The answer is to be an exact copy of the lines below running from the line with "656, 758, 685)" down to the line with "45 degrees clockwise", both ends included, and nothing more.

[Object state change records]
-.-.-
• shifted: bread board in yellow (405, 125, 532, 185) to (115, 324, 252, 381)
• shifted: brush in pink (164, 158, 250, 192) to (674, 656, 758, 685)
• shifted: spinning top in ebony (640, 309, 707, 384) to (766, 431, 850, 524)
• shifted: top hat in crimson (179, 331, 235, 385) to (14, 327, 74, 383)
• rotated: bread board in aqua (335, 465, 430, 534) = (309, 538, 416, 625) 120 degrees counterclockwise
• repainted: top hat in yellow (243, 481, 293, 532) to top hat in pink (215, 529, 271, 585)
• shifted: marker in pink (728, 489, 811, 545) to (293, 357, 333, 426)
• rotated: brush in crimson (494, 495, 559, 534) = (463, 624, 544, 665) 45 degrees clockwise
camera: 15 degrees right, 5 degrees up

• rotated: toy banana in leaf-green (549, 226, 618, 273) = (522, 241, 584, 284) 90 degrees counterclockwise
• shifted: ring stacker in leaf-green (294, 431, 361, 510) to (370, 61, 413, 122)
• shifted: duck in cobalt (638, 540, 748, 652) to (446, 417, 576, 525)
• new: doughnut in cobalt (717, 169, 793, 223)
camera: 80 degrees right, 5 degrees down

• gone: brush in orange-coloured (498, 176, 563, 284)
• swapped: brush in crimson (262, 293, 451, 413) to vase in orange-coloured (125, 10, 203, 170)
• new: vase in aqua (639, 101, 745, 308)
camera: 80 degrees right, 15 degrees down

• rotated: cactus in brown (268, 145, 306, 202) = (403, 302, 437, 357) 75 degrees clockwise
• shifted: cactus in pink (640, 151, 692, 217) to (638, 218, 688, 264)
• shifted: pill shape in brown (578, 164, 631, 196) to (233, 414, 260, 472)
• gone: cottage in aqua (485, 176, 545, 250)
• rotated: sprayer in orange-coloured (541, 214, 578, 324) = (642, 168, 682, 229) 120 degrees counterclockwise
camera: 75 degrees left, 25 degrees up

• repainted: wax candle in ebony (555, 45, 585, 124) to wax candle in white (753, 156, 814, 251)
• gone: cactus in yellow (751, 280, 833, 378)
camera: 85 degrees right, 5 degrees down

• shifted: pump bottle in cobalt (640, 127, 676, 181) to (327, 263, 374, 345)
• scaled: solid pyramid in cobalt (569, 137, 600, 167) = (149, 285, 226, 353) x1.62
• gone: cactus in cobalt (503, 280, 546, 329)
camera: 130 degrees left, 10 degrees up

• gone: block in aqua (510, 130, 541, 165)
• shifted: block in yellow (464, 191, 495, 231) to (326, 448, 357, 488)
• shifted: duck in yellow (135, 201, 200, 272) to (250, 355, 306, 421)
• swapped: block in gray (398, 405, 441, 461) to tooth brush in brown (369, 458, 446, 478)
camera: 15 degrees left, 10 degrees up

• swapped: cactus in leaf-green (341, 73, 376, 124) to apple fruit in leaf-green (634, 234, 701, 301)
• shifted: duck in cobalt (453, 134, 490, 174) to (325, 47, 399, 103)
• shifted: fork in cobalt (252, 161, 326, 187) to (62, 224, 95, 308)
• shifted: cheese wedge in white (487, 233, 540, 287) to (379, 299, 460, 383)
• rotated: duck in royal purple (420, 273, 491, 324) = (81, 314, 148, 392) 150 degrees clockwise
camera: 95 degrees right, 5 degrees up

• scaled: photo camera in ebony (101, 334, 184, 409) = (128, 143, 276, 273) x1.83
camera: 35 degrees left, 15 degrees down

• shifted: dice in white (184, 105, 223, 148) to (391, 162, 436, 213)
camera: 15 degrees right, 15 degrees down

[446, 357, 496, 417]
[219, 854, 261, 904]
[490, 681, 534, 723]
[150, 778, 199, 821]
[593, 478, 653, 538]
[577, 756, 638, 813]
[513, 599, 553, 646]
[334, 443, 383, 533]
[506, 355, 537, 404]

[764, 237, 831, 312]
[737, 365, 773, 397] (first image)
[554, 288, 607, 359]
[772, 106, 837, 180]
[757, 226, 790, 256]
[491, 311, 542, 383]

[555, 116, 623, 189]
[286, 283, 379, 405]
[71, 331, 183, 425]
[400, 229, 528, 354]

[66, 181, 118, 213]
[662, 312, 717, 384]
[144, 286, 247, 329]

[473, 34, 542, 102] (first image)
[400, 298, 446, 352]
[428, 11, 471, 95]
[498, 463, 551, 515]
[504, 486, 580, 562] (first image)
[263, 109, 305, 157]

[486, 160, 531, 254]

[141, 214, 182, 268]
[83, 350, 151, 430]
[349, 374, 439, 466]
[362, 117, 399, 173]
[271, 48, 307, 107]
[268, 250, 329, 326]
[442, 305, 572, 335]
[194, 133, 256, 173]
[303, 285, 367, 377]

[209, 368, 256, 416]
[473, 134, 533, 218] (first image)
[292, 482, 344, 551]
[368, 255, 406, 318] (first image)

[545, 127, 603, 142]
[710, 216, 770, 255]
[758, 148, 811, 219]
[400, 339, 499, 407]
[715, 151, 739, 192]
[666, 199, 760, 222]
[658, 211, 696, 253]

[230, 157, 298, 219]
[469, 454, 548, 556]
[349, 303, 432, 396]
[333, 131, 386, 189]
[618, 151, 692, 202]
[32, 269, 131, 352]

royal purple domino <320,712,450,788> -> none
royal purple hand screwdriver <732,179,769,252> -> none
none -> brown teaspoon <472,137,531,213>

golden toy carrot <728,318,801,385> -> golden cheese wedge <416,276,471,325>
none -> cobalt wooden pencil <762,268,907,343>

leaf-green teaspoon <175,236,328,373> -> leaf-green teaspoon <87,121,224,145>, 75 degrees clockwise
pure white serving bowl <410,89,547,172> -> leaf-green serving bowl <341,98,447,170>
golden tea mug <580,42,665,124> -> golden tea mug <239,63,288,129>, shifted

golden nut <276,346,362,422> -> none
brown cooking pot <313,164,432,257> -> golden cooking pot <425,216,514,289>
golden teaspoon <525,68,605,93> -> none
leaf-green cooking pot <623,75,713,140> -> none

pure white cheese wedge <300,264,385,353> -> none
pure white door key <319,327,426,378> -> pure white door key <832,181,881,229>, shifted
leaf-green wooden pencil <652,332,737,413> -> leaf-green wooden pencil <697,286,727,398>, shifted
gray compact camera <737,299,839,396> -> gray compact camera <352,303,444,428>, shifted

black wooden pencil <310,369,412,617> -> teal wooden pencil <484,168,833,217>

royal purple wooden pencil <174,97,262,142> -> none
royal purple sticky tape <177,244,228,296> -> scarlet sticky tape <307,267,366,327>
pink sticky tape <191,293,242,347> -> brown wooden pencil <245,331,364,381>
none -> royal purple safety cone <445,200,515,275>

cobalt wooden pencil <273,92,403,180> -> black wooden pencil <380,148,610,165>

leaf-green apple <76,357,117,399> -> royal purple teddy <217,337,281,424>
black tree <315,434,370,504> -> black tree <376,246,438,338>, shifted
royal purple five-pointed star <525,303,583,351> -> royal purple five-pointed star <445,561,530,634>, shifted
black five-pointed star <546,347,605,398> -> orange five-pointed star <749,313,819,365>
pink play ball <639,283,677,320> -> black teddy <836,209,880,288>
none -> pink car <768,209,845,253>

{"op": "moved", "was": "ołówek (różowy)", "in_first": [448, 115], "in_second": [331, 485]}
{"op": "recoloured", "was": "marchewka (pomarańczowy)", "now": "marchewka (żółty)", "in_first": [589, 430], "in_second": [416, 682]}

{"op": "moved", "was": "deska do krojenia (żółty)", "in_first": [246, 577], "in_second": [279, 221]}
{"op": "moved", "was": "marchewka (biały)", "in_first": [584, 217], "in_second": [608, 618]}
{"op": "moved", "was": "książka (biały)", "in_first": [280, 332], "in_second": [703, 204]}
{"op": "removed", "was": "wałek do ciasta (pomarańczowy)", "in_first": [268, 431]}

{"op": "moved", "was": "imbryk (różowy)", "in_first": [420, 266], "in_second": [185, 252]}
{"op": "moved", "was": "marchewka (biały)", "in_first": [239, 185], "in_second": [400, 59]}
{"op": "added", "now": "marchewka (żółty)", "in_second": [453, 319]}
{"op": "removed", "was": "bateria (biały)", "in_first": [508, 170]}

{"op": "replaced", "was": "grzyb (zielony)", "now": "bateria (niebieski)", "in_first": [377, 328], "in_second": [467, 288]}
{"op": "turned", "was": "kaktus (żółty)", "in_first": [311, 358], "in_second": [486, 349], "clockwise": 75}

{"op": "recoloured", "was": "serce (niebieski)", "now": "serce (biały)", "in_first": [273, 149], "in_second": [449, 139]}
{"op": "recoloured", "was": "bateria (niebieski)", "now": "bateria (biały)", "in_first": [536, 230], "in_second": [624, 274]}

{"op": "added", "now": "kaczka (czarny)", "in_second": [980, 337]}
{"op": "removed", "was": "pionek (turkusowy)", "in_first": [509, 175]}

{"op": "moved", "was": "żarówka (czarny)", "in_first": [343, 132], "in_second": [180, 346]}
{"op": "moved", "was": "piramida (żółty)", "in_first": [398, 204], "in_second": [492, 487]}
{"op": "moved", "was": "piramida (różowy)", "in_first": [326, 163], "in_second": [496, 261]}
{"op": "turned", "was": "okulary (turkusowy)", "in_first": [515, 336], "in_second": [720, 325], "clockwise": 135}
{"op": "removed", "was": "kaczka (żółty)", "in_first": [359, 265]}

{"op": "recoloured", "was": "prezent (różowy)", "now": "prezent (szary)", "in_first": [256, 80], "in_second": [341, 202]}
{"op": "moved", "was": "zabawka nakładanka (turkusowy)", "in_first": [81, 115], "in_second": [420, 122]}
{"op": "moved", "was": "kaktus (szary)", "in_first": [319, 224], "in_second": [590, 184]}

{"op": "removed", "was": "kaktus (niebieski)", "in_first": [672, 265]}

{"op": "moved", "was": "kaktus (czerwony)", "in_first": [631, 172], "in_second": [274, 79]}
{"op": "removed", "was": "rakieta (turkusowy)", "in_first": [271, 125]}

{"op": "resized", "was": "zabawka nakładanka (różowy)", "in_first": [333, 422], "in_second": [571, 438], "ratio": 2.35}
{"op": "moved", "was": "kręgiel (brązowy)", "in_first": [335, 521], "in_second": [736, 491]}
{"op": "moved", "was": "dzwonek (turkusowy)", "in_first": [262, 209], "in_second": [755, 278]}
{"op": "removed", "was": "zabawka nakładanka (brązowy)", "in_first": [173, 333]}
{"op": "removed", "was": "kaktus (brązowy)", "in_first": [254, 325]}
-.-.-
TASK SOLUTION
• shifted: brush in pink (164, 158, 250, 192) to (674, 656, 758, 685)
• shifted: spinning top in ebony (640, 309, 707, 384) to (766, 431, 850, 524)
• shifted: top hat in crimson (179, 331, 235, 385) to (14, 327, 74, 383)
• rotated: bread board in aqua (335, 465, 430, 534) = (309, 538, 416, 625) 120 degrees counterclockwise
• repainted: top hat in yellow (243, 481, 293, 532) to top hat in pink (215, 529, 271, 585)
• shifted: marker in pink (728, 489, 811, 545) to (293, 357, 333, 426)
• rotated: brush in crimson (494, 495, 559, 534) = (463, 624, 544, 665) 45 degrees clockwise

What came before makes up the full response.